About this exercise:
The word "TRIG" appears in some lines of the entries. Say how many, and give nothing but the number.

Modification records:
━━━━
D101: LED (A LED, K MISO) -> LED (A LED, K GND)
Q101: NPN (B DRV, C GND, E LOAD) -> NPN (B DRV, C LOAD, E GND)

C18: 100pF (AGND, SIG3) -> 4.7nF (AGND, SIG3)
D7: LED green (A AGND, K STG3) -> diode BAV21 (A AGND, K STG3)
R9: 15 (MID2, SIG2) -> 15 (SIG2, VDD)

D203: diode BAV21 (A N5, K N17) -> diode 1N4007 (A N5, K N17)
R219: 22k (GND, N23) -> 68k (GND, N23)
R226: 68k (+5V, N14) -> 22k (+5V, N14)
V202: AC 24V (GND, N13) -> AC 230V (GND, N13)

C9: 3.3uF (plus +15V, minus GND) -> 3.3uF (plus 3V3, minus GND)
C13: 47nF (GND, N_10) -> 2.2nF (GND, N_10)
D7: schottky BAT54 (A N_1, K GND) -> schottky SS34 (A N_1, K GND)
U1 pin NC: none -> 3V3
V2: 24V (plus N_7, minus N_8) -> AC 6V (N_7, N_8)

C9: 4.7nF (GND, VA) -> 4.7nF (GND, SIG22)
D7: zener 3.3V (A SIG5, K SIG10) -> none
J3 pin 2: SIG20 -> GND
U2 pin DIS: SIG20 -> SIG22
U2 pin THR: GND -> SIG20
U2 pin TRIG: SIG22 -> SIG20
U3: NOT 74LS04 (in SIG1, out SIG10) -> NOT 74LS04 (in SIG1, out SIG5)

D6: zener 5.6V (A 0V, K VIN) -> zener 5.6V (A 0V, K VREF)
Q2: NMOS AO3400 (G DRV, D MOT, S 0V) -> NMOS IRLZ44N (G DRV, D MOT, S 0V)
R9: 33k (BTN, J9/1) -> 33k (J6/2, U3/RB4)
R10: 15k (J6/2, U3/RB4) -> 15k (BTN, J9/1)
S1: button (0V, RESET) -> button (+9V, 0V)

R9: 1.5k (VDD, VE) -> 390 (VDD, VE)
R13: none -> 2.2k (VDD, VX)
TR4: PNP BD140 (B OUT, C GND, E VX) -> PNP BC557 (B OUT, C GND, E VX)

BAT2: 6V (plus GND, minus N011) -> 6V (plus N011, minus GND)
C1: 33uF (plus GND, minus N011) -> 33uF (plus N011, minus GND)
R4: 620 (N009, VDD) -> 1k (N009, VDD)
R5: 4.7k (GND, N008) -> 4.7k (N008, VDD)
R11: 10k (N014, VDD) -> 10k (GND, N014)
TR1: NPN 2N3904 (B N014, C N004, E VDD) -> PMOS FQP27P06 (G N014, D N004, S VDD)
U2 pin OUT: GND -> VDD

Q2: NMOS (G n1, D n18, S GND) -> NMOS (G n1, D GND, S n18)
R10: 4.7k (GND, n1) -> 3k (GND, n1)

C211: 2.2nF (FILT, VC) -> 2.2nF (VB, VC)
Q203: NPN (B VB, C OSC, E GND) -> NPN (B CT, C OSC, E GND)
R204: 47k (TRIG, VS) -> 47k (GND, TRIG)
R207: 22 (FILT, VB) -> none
━━━━
Solved exercise:
2